** START OF RECORDED INFORMATION **

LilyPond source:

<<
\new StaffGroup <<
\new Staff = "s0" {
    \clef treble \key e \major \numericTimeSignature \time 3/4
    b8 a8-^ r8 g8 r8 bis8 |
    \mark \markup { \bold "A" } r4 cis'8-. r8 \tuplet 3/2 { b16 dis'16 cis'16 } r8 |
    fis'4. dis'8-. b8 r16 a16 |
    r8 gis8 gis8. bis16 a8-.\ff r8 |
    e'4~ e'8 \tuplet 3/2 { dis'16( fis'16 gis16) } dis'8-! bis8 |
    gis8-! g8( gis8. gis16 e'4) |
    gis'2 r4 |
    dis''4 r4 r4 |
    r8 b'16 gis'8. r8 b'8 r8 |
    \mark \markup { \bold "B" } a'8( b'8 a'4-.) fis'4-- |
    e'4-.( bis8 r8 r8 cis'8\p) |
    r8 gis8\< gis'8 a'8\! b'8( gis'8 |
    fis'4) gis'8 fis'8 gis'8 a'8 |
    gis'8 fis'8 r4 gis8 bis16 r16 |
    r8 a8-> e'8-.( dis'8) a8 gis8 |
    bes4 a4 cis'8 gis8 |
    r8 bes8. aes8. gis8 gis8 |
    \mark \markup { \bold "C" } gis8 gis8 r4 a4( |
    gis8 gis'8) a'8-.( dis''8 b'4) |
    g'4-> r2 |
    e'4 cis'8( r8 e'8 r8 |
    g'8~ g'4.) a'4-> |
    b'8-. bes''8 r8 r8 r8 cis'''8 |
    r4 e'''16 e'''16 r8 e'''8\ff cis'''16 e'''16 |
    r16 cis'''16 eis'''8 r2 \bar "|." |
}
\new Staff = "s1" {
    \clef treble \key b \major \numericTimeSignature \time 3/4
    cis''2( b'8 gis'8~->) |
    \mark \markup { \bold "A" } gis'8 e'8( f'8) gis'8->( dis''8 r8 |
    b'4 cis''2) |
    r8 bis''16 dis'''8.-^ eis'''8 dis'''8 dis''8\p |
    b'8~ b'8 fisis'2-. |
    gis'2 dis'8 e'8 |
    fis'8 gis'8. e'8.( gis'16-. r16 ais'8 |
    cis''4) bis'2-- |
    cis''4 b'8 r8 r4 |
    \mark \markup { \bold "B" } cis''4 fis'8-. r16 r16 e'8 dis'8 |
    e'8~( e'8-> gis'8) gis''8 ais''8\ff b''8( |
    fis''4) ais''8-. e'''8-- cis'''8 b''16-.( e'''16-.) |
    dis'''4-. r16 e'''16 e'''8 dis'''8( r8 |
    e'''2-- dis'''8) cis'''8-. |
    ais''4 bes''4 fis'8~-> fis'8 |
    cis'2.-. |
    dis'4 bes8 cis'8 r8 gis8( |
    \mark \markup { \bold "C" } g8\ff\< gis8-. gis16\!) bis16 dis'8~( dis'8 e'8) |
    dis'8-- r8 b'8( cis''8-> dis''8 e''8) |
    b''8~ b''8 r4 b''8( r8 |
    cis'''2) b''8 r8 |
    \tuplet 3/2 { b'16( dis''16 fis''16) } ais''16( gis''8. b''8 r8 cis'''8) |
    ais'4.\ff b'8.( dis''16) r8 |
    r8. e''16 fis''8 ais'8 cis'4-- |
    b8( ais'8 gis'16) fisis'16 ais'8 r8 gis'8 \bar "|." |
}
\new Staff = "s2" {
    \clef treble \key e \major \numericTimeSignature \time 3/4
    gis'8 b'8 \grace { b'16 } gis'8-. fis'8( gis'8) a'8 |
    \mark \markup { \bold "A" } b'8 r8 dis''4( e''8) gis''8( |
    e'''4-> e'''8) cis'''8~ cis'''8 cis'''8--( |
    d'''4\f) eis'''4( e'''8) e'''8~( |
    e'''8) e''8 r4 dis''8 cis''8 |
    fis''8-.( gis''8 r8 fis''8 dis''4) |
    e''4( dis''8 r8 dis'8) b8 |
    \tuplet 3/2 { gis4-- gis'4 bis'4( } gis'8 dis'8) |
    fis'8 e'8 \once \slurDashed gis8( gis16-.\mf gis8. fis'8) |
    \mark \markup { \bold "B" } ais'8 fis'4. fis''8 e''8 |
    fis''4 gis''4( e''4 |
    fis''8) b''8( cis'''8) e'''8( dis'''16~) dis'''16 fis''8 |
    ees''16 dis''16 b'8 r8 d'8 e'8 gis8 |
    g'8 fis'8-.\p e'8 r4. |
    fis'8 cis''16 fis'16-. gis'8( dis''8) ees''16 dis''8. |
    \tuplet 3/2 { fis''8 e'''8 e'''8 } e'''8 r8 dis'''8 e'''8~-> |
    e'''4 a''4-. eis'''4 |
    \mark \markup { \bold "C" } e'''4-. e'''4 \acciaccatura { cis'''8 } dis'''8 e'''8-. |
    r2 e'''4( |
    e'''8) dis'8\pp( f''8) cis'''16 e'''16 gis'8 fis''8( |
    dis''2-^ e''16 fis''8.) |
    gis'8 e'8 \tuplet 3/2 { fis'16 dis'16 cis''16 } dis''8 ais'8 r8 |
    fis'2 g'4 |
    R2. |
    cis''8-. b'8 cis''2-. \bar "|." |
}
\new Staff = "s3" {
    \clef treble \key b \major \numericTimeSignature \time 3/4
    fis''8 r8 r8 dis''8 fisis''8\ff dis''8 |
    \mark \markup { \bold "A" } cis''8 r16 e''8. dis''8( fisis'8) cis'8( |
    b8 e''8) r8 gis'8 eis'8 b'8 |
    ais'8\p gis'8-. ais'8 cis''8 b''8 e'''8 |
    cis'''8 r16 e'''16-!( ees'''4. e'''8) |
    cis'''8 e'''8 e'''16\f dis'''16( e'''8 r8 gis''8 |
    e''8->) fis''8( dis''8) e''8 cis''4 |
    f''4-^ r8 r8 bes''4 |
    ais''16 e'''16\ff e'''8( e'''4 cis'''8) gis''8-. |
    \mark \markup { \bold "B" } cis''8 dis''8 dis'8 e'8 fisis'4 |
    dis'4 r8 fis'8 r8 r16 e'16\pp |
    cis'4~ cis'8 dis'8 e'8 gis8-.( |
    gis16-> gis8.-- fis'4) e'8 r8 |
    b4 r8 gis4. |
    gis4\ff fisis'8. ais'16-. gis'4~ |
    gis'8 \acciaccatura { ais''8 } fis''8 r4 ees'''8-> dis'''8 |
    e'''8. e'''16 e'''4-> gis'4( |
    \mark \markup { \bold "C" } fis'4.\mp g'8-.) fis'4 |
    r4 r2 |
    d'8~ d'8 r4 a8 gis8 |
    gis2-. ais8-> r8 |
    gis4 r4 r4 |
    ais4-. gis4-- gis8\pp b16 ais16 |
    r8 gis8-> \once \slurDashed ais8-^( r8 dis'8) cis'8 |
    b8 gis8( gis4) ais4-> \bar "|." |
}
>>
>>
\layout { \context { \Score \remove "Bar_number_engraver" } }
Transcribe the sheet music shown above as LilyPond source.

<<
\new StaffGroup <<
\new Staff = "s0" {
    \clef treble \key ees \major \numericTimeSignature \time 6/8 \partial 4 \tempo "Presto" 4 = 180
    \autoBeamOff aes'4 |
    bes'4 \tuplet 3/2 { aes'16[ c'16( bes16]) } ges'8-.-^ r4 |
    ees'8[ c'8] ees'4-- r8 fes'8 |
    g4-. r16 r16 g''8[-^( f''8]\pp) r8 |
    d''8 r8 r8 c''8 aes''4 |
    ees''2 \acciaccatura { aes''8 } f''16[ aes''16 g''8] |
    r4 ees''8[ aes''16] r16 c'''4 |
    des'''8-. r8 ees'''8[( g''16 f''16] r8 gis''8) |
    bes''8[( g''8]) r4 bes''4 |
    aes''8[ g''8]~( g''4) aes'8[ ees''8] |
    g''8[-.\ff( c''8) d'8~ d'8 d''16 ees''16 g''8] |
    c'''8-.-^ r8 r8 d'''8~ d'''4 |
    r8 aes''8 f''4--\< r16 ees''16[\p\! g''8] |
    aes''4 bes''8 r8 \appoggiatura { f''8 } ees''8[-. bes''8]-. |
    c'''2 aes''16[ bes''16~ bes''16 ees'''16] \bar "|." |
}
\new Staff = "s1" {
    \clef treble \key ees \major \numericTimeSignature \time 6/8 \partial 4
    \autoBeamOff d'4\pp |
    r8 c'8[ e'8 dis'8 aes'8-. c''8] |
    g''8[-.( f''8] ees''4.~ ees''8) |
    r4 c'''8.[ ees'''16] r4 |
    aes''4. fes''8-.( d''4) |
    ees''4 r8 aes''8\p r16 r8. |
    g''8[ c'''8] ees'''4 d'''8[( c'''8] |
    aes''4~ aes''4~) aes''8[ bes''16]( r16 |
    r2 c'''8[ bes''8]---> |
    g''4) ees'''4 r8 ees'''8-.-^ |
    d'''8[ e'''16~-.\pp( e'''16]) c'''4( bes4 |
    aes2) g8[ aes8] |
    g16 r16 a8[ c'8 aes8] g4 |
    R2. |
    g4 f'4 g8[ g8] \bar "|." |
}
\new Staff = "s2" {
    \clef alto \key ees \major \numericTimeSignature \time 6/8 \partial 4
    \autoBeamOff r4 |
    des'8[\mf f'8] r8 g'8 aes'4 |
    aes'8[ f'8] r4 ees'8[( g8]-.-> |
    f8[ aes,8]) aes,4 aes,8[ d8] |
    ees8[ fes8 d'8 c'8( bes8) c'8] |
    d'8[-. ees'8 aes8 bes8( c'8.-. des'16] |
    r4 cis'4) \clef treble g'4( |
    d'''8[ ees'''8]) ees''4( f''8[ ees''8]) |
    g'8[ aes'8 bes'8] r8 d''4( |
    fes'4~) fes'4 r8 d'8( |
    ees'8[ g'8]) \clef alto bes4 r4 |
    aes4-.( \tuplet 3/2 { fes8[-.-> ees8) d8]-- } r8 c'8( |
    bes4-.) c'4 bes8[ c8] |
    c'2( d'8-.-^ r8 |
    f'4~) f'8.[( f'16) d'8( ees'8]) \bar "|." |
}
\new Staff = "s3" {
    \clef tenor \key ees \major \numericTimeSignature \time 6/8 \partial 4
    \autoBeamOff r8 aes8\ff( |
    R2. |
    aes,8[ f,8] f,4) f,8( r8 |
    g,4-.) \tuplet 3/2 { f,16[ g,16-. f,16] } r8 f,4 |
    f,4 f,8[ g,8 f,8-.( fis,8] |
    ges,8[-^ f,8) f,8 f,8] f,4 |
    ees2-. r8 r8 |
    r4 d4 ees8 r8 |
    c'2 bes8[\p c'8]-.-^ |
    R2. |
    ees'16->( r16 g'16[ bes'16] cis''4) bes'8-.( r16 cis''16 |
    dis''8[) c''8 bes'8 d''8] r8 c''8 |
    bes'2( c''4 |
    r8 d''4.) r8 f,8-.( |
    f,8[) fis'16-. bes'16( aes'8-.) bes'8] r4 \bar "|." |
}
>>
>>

** END OF RECORDED INFORMATION **

* _WHAT IS EXPECTED_:
Count the lines in the rows above that contain the word "LilyPond". Reply with the number alone.

* _IN RESPONSE_:
2